Short task:
Copy the records below, from the line with "Question: Is metallic silver bar stool at center placed" through the end of the records, swapping each "bar stool" for "counter stool" and keeping everything else unchanged.

Records provided:
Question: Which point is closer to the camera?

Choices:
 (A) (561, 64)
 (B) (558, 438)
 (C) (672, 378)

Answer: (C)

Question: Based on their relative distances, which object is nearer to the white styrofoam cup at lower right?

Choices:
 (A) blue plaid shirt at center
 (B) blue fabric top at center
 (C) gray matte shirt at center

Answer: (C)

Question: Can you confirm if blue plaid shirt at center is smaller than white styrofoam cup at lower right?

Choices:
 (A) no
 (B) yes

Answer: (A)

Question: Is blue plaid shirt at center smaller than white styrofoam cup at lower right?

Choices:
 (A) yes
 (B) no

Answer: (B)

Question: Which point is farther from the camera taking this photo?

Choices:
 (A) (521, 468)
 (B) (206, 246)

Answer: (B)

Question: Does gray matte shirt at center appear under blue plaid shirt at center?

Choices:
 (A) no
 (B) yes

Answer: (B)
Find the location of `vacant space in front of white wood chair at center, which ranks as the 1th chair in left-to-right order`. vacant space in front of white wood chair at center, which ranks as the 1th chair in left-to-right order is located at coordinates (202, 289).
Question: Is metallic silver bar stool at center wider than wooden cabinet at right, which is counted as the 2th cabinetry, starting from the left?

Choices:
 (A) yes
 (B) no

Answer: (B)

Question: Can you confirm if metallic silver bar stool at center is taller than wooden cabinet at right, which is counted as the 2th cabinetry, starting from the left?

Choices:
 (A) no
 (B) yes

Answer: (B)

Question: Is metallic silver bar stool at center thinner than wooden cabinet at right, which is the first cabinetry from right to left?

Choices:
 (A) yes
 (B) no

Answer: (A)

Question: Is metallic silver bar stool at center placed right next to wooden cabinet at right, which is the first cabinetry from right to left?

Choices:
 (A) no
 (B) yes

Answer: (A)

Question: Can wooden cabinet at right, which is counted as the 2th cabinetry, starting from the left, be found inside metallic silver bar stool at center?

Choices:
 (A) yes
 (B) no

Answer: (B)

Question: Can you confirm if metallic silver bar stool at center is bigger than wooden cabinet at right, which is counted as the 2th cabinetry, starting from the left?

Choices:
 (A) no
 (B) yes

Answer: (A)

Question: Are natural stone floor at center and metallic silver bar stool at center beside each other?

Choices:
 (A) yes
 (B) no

Solution for this problem:
Question: Is metallic silver counter stool at center placed right next to wooden cabinet at right, which is the first cabinetry from right to left?

Choices:
 (A) no
 (B) yes

Answer: (A)

Question: Can wooden cabinet at right, which is counted as the 2th cabinetry, starting from the left, be found inside metallic silver counter stool at center?

Choices:
 (A) yes
 (B) no

Answer: (B)

Question: Can you confirm if metallic silver counter stool at center is bigger than wooden cabinet at right, which is counted as the 2th cabinetry, starting from the left?

Choices:
 (A) no
 (B) yes

Answer: (A)

Question: Are natural stone floor at center and metallic silver counter stool at center beside each other?

Choices:
 (A) yes
 (B) no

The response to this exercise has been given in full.